PROBLEM TO SOLVE. With the images removed, reproduce each entry below word for word.

TASK INPUT.

━━━

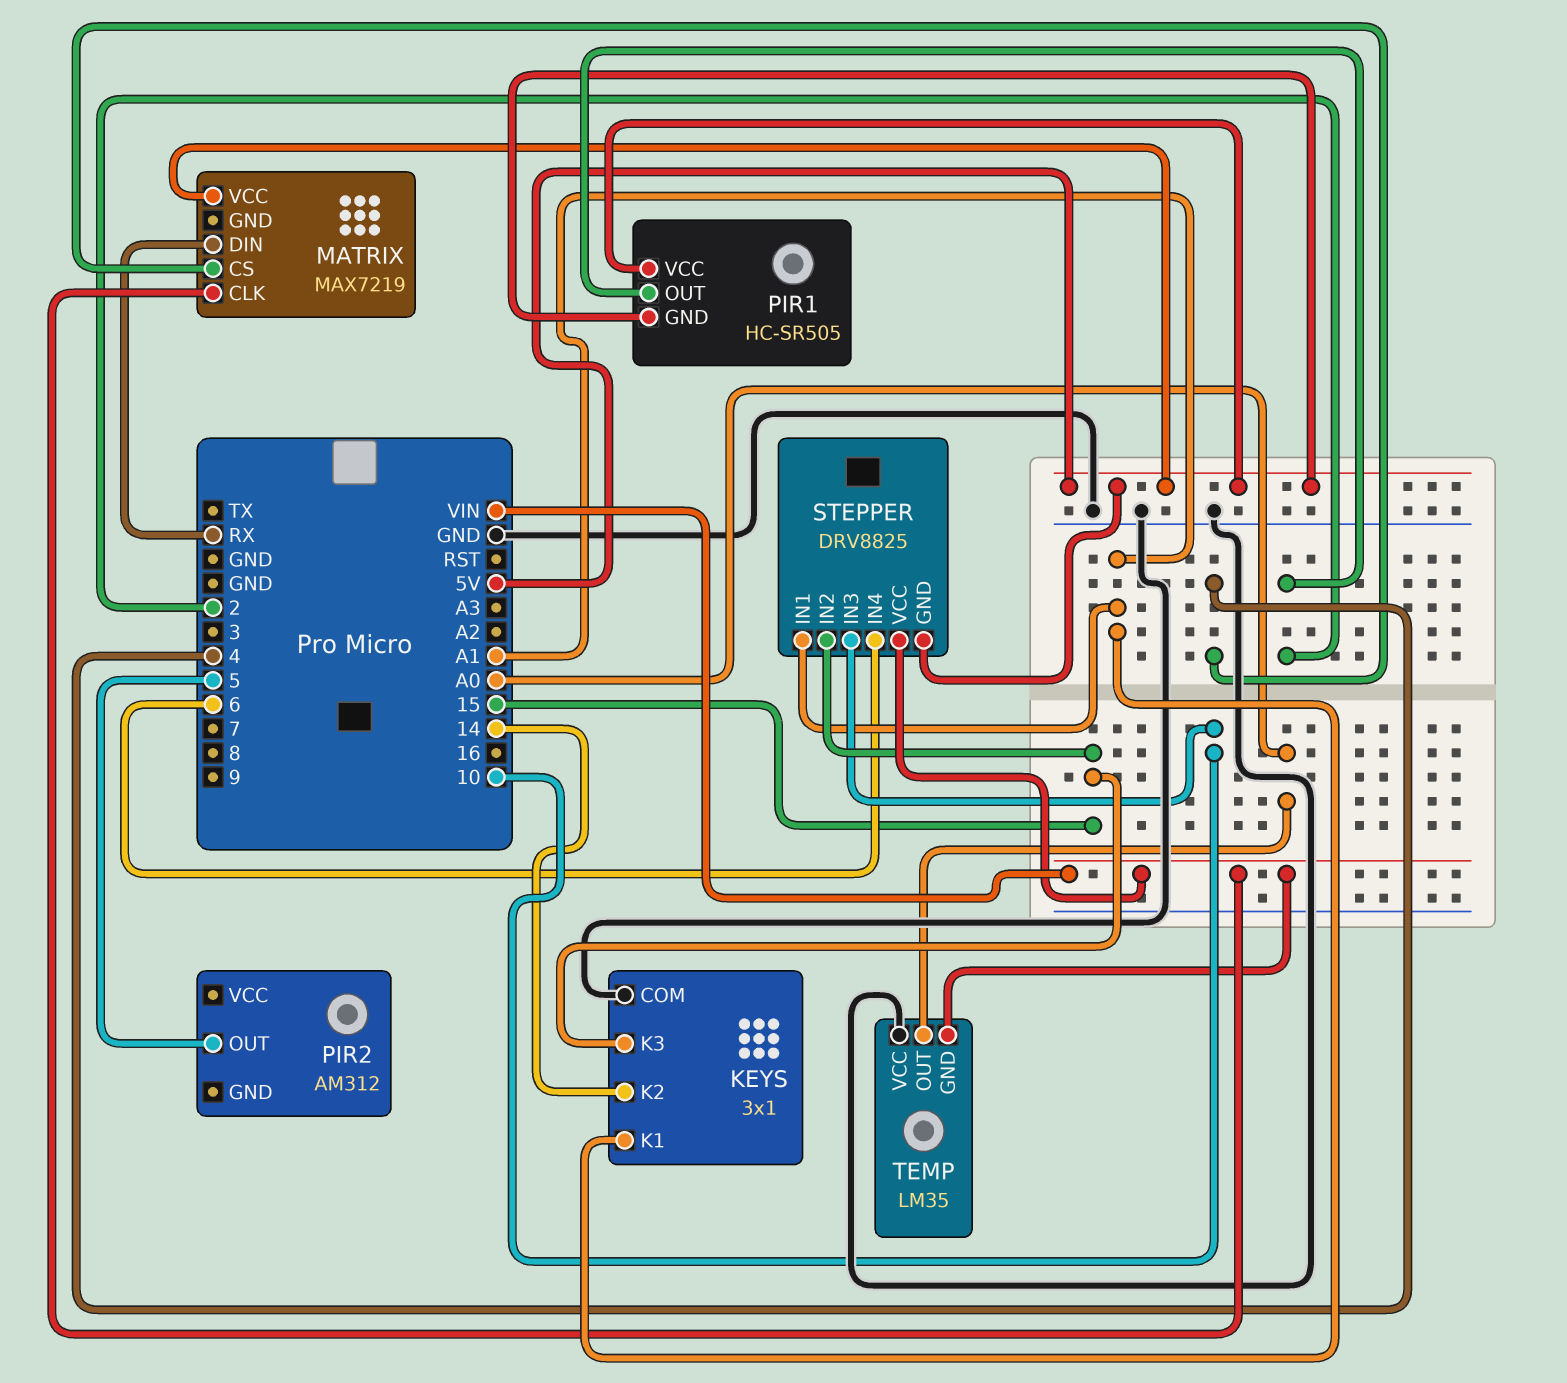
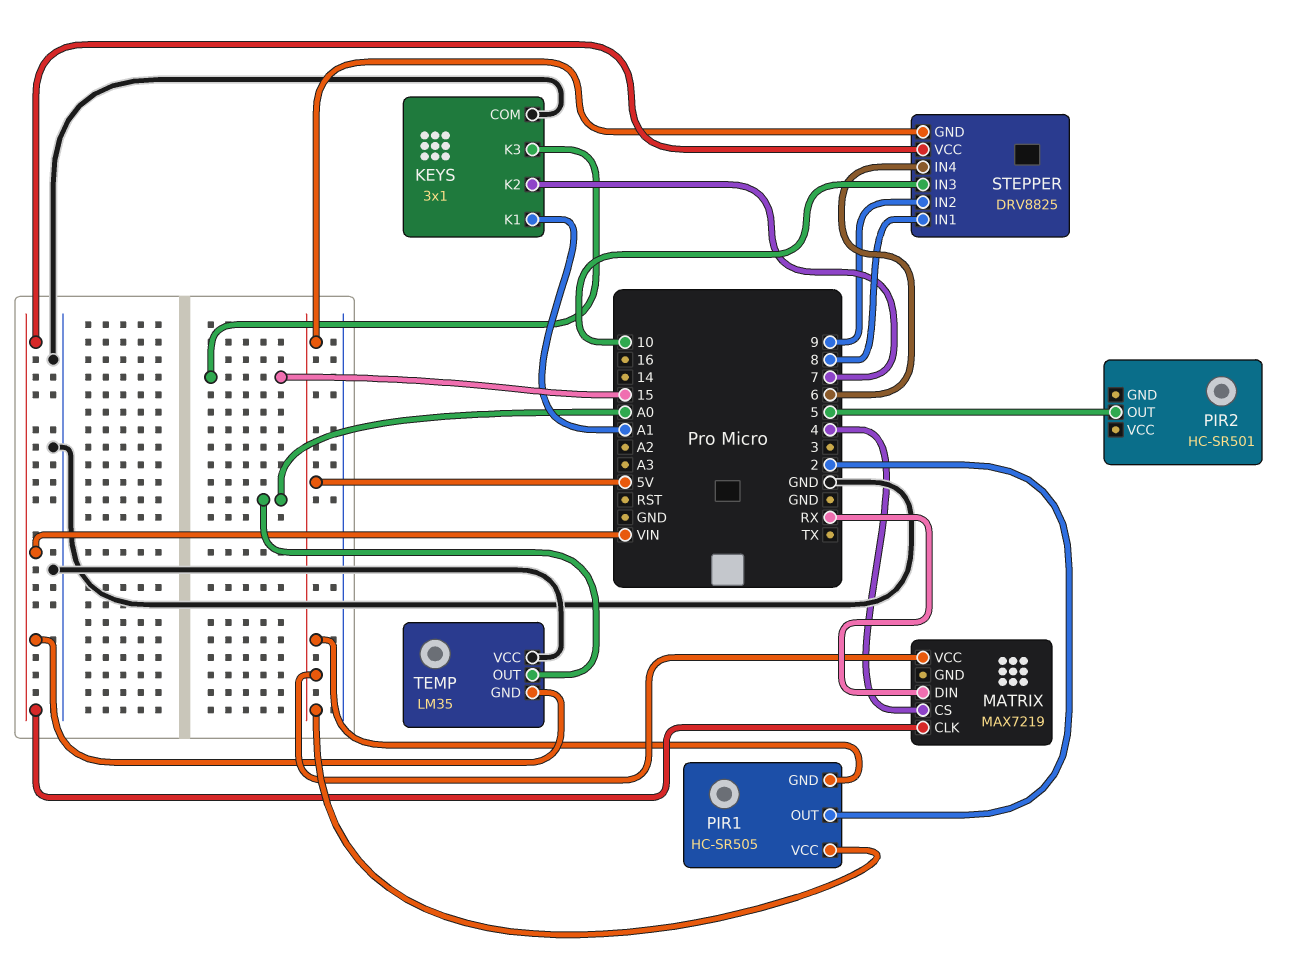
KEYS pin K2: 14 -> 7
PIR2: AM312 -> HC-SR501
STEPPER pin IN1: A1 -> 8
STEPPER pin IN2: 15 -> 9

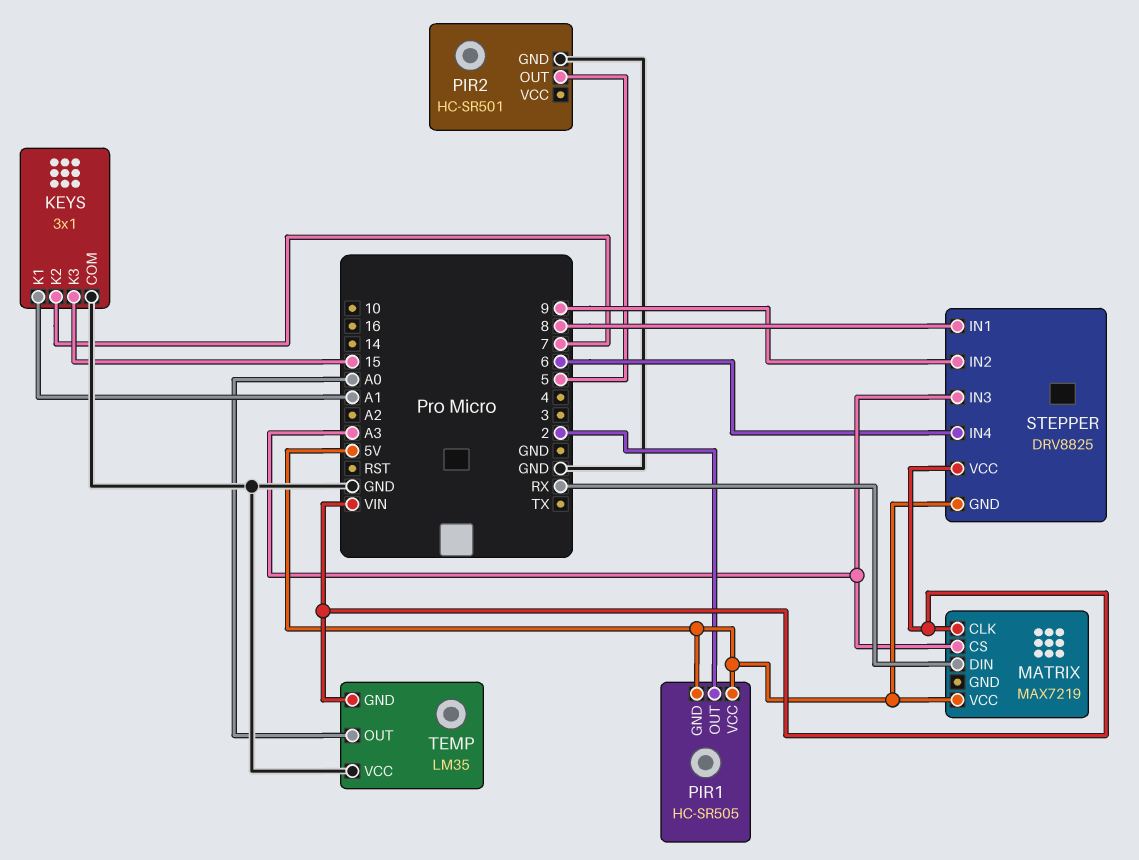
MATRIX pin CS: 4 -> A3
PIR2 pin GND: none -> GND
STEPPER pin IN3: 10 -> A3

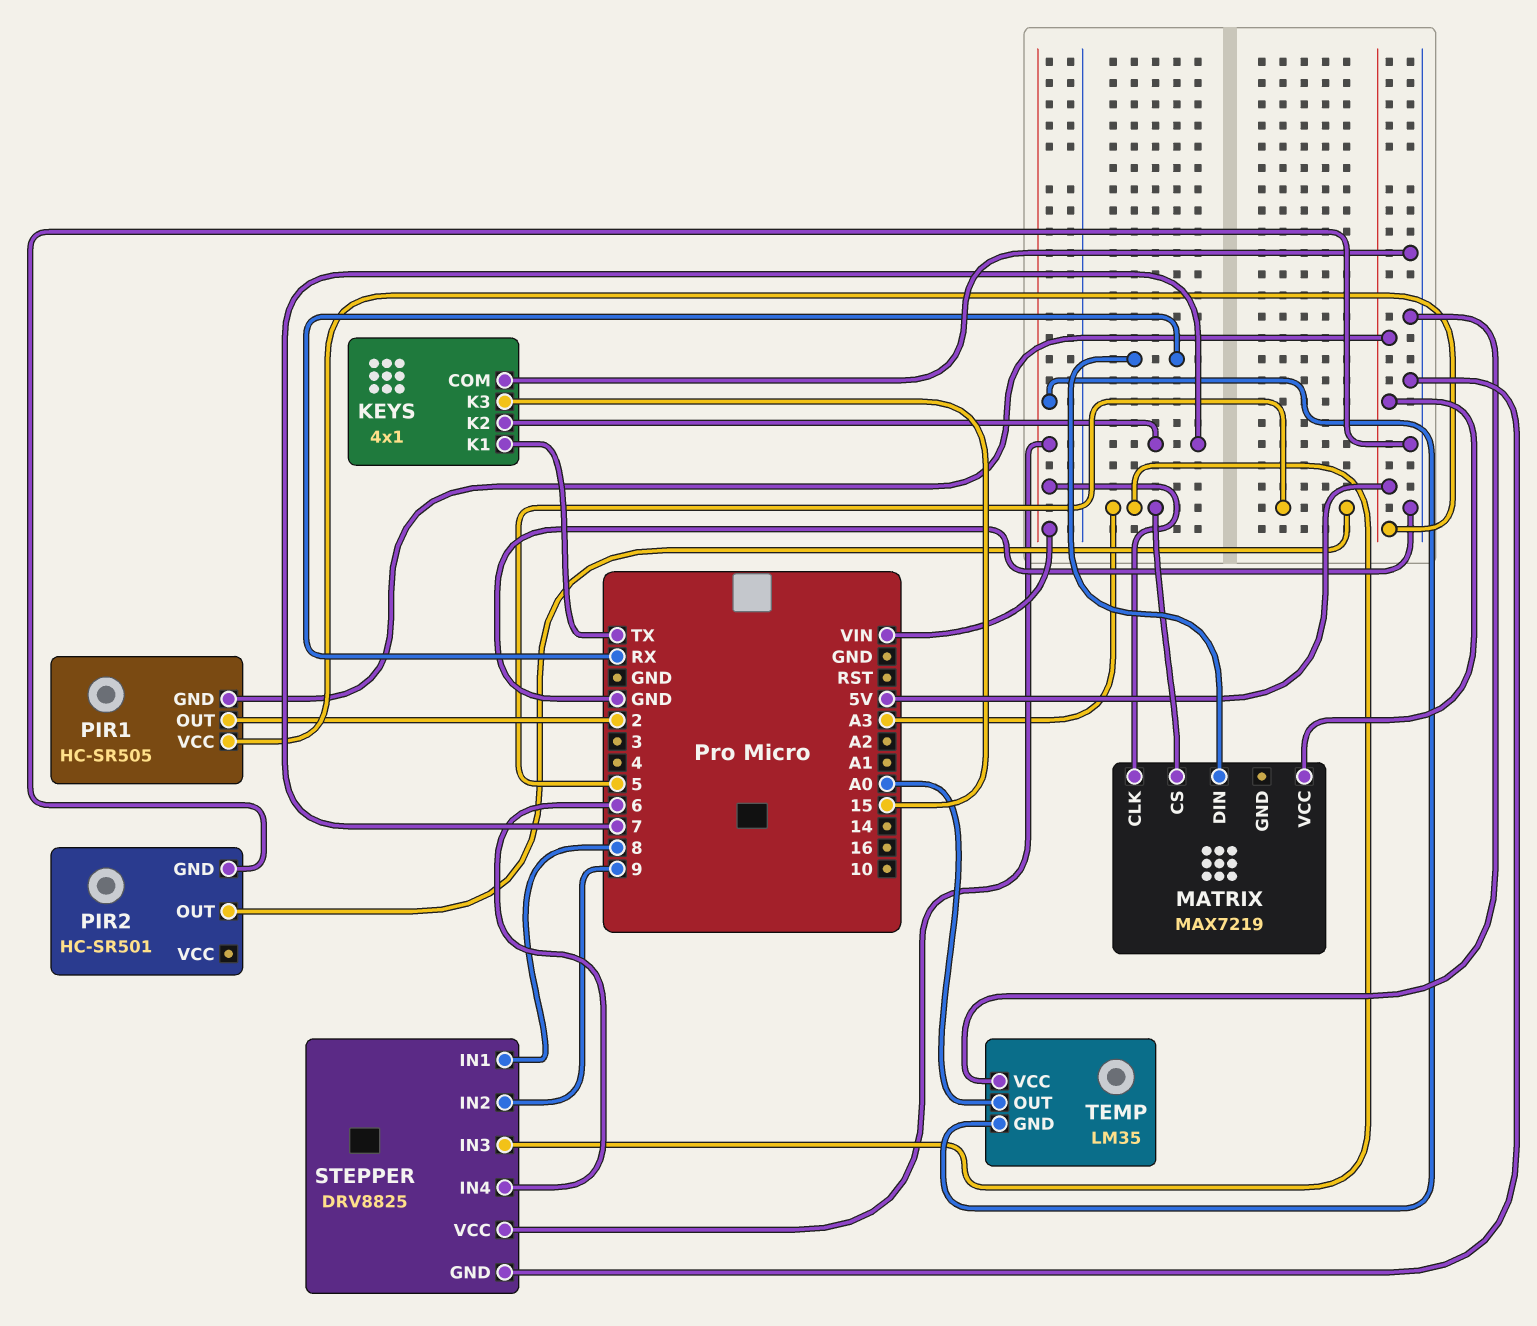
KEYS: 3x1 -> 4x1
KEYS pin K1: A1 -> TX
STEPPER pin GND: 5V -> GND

━━━

WORKED SOLUTION.
KEYS pin K2: 14 -> 7
PIR2: AM312 -> HC-SR501
STEPPER pin IN1: A1 -> 8
STEPPER pin IN2: 15 -> 9

MATRIX pin CS: 4 -> A3
PIR2 pin GND: none -> GND
STEPPER pin IN3: 10 -> A3

KEYS: 3x1 -> 4x1
KEYS pin K1: A1 -> TX
STEPPER pin GND: 5V -> GND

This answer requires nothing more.